Material for this task ::
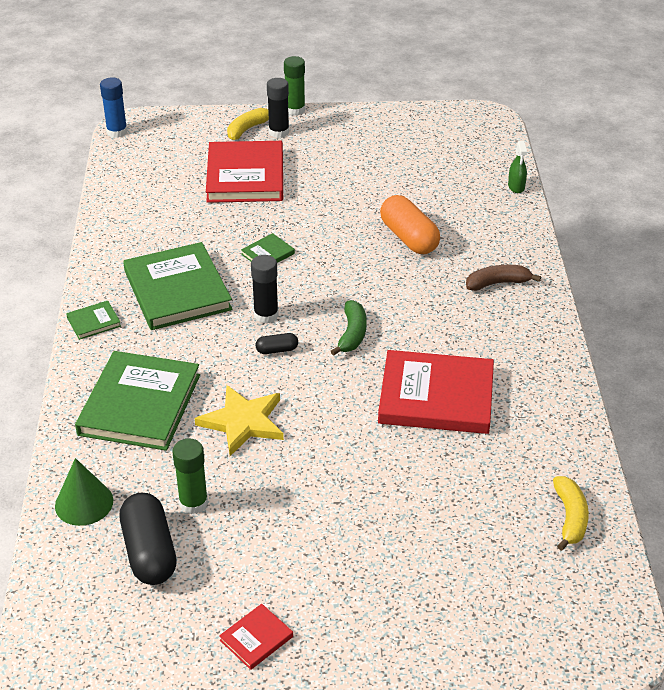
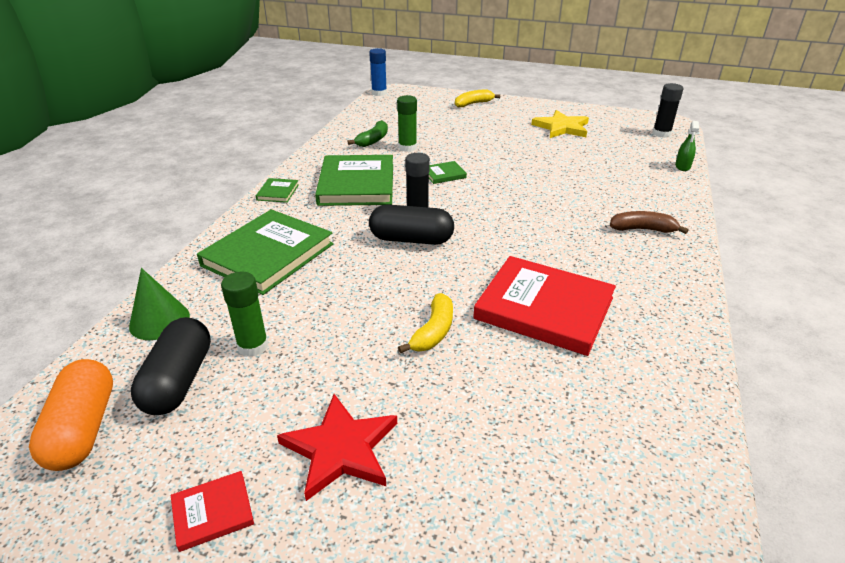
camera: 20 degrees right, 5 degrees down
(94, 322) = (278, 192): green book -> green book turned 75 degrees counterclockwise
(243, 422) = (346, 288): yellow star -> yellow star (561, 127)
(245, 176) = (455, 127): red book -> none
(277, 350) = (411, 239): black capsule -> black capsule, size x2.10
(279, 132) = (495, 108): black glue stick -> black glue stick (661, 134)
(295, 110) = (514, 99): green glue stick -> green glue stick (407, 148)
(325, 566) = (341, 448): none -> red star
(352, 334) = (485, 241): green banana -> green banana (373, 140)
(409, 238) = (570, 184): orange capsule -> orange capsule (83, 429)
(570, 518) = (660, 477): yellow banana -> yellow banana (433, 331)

...

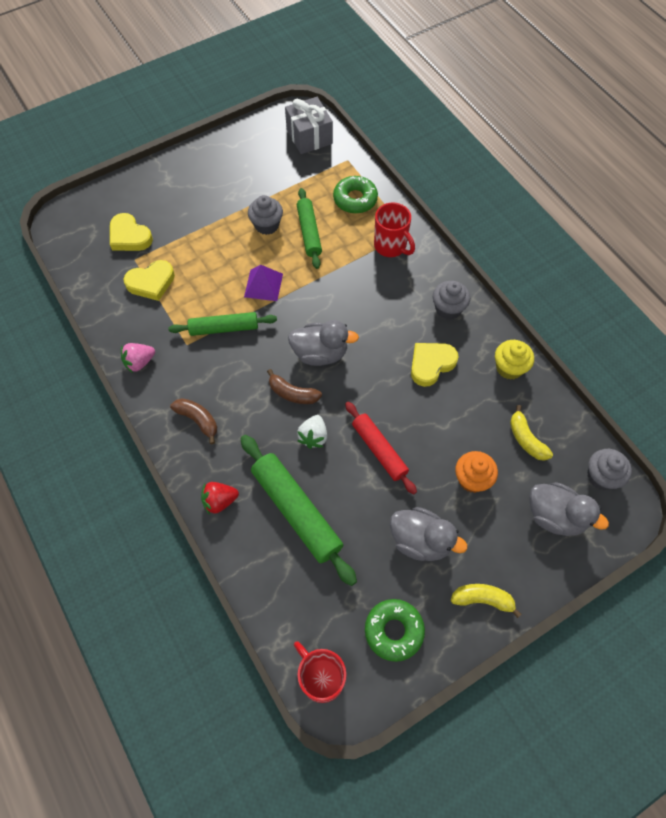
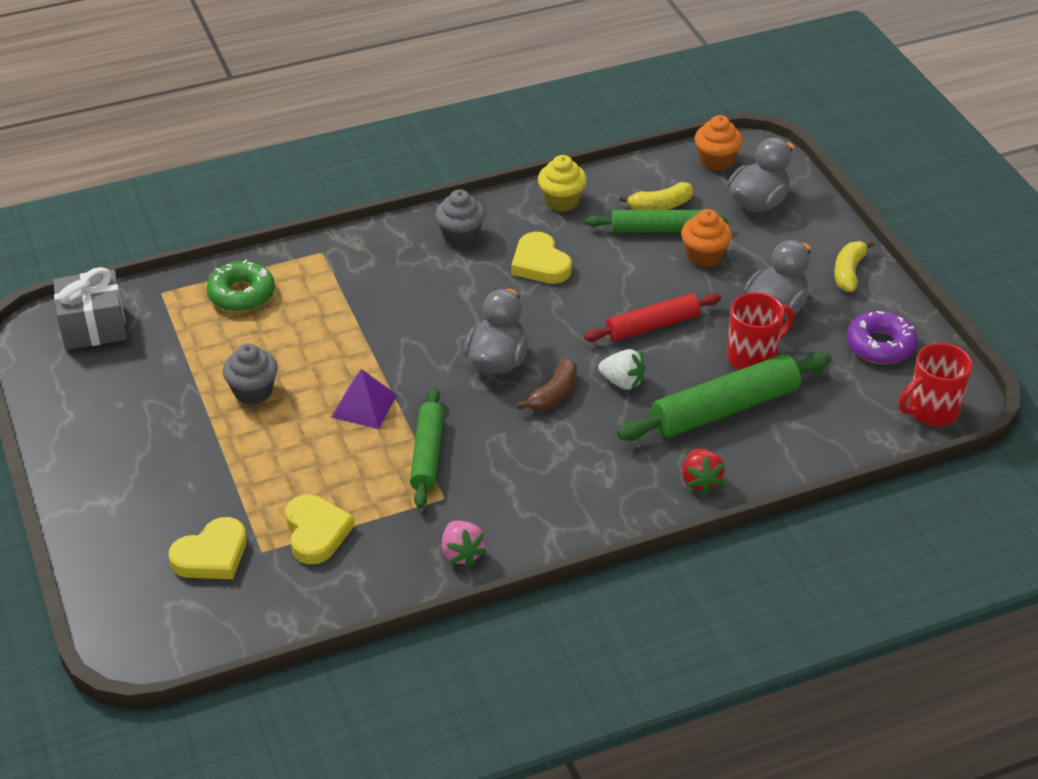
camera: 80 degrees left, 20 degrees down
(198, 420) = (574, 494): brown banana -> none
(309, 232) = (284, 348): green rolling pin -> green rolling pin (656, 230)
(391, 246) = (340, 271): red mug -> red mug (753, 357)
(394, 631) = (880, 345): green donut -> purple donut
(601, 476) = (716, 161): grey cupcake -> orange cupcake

---

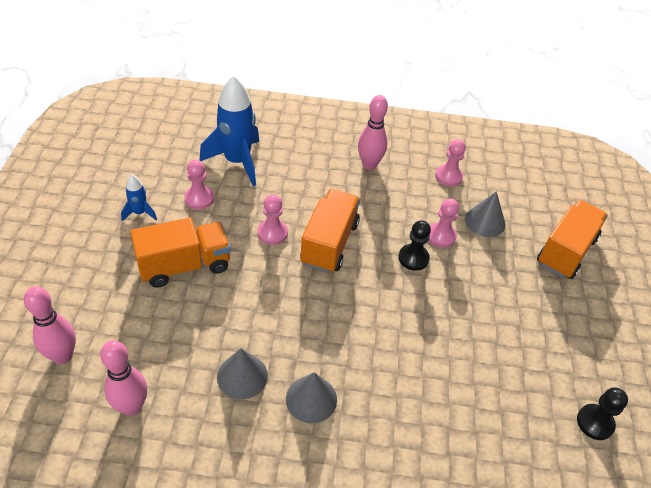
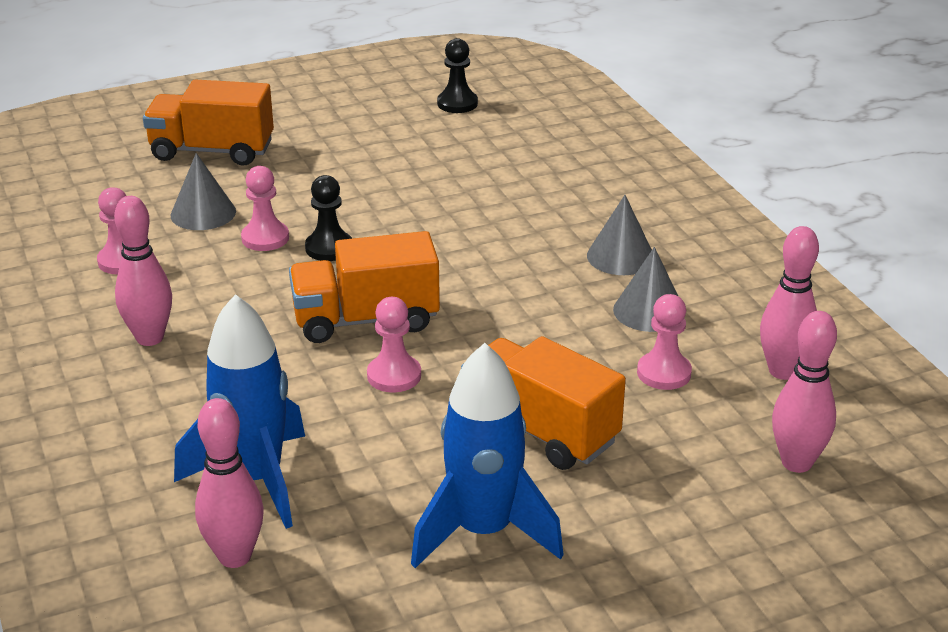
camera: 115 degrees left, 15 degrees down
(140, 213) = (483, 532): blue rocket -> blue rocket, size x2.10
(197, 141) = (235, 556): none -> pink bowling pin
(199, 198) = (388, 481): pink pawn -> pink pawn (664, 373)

The problem ::
In the listing above, find the line containing "(409, 238) = (570, 184): orange" and the line containing "(570, 518) = (660, 477): yellow", then quote both, plus every line between them, exactly as written.

Answer ::
(409, 238) = (570, 184): orange capsule -> orange capsule (83, 429)
(570, 518) = (660, 477): yellow banana -> yellow banana (433, 331)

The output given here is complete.